REQUIREMENT
The span to be transcribed begins with the line that contains "shoe (turquoise) 456,375" and ends with the last line of the listing; copy it exactly and include nothing else.

GIVEN DATA
== Segment start ==

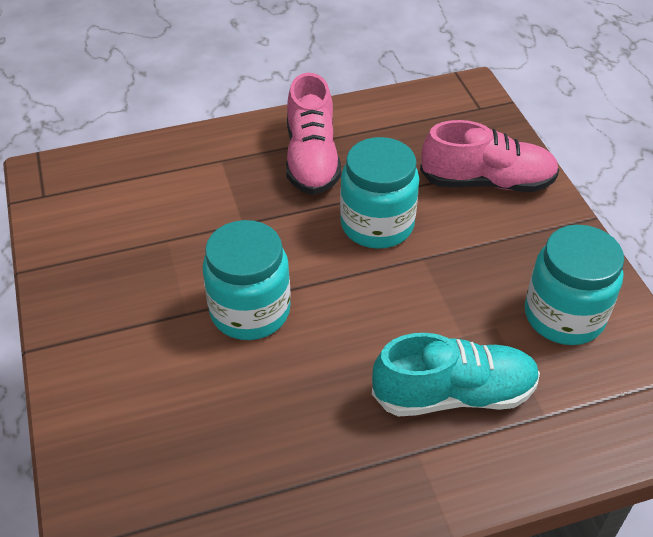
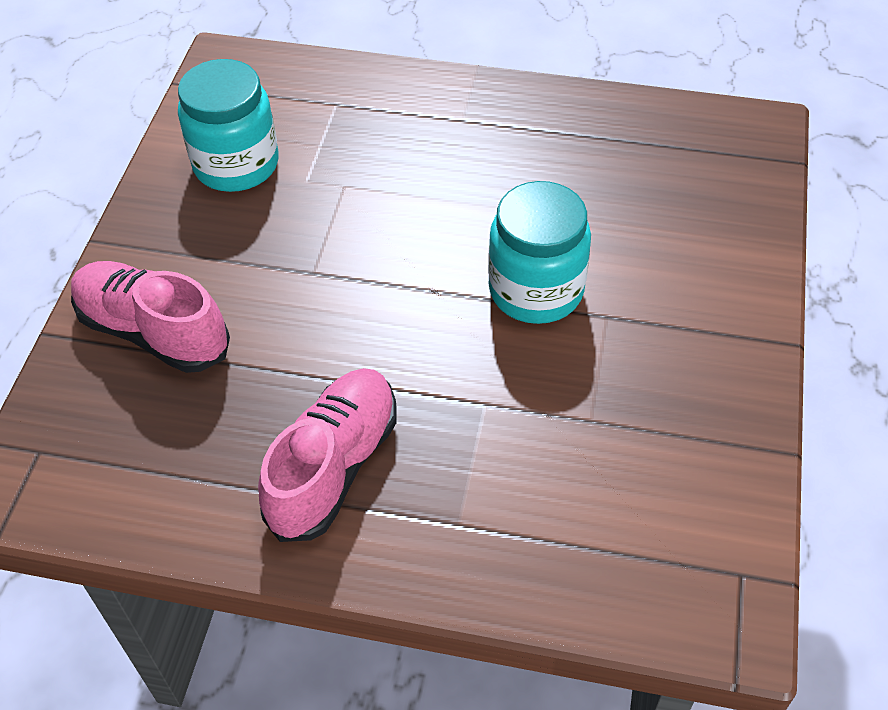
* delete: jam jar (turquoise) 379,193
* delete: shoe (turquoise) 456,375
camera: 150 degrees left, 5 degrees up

== Segment end ==

ANSWER BOX
* delete: shoe (turquoise) 456,375
camera: 150 degrees left, 5 degrees up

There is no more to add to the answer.